--- START ---
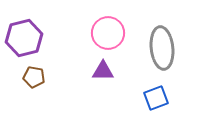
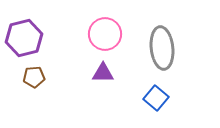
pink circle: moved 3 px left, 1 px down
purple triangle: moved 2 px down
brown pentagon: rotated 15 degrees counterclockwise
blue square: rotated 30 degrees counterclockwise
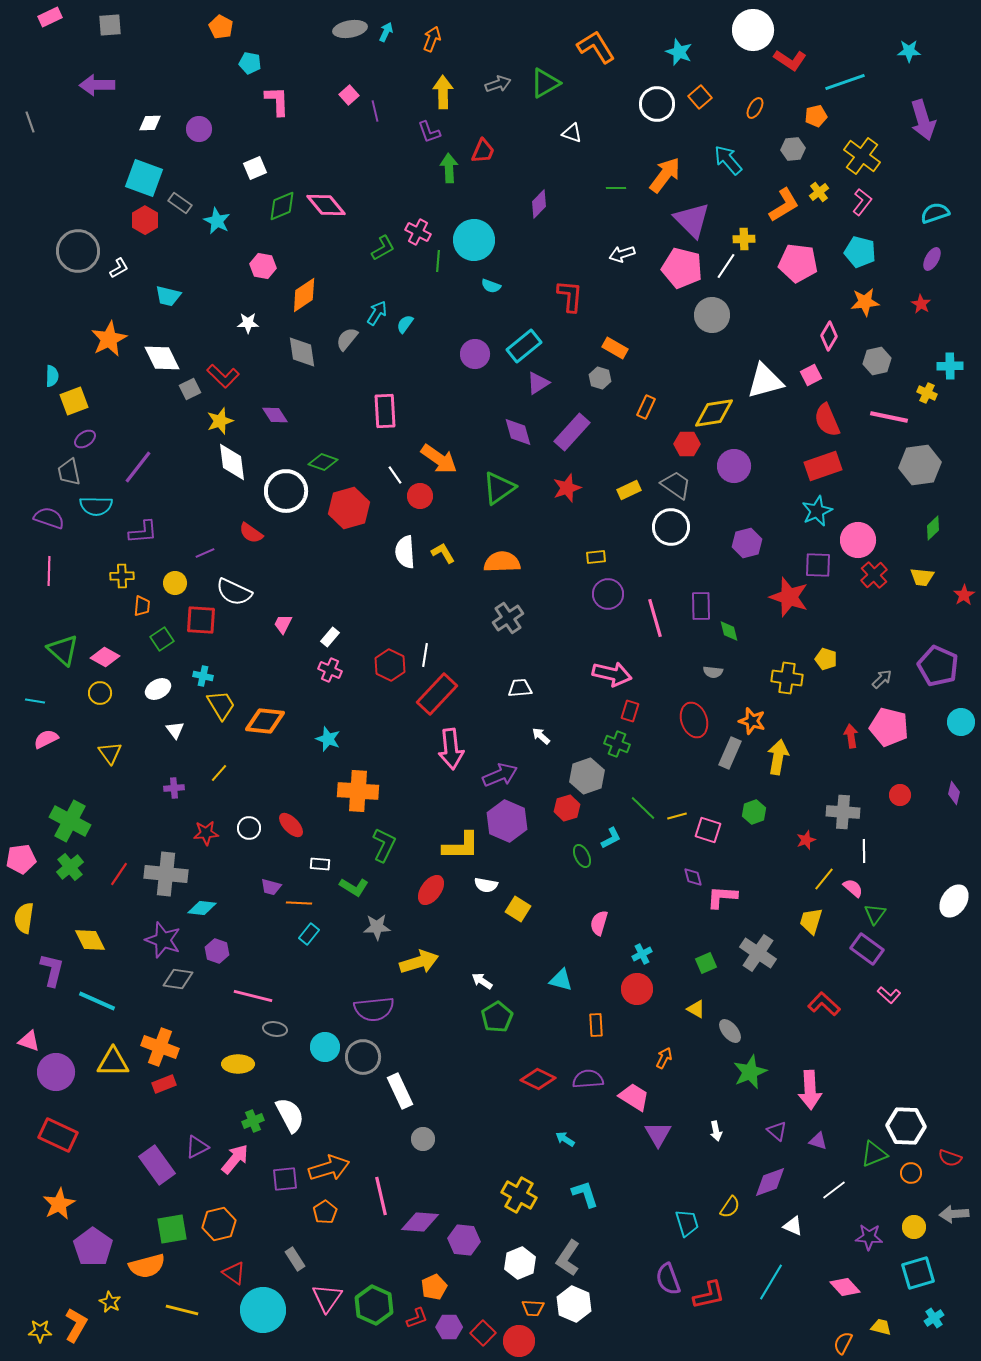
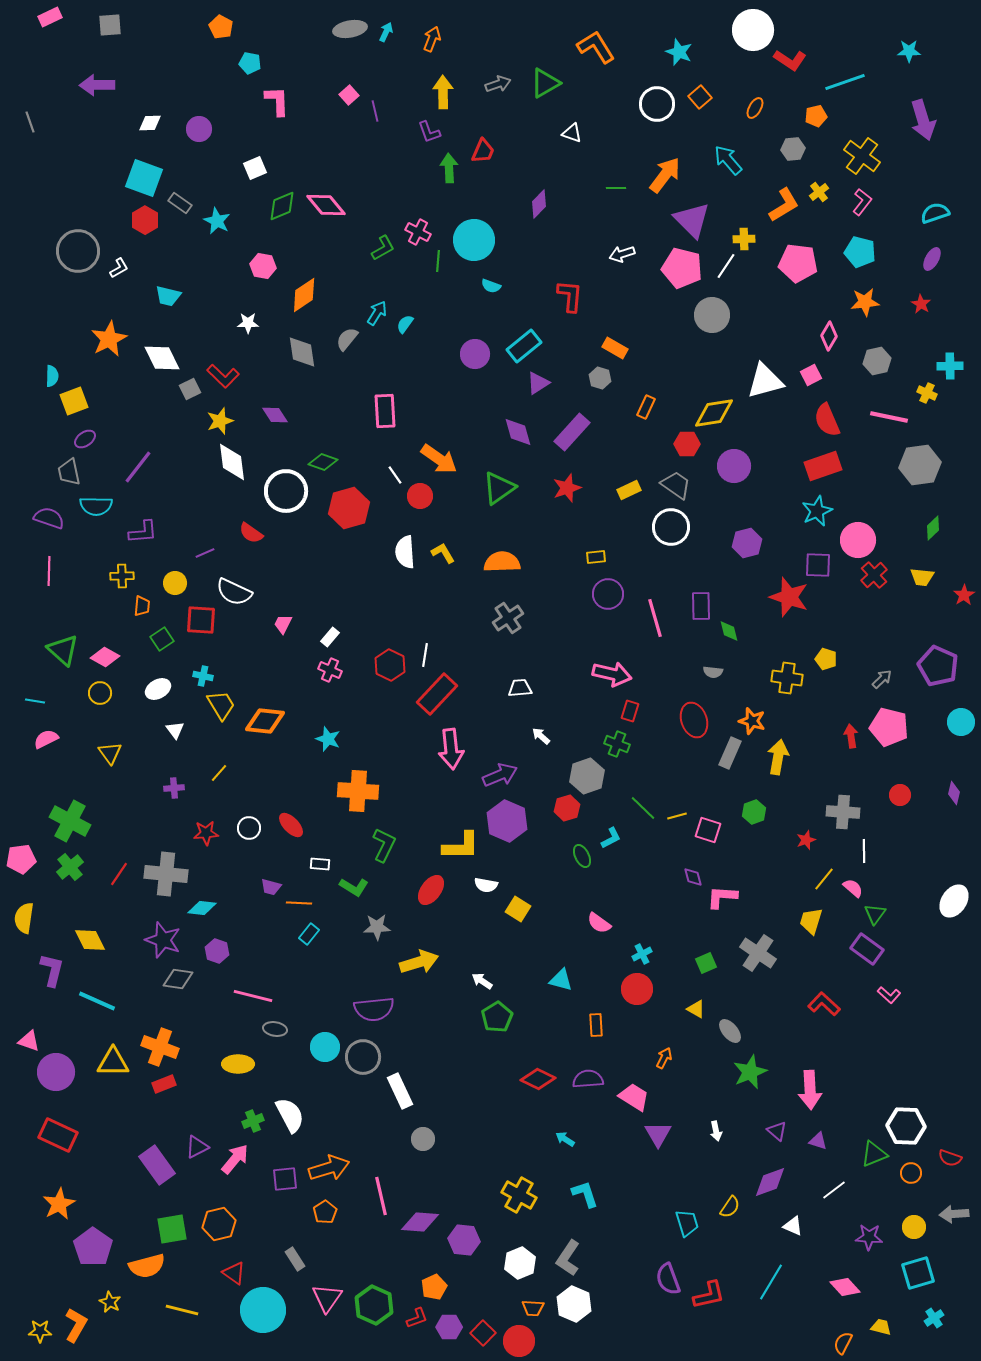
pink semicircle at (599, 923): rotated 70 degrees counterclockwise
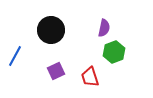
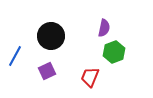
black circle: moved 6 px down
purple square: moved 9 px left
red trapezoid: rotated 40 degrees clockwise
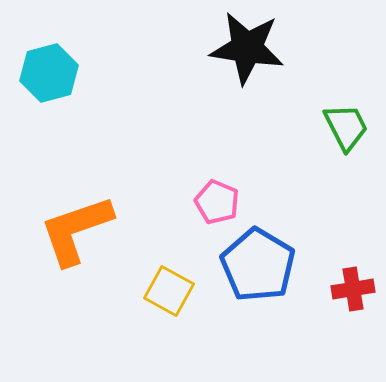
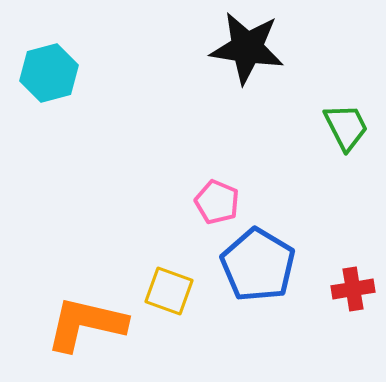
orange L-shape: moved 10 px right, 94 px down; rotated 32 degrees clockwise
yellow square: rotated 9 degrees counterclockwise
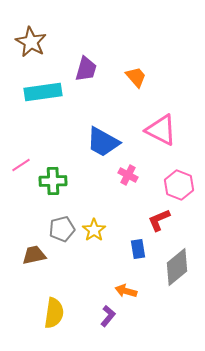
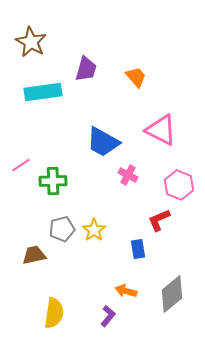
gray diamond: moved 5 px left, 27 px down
--- END ---
*Your task*
Your answer must be every line from the listing above that holds the string "square".

*Written answer*
blue square: rotated 30 degrees counterclockwise
purple square: moved 9 px left
yellow square: rotated 9 degrees counterclockwise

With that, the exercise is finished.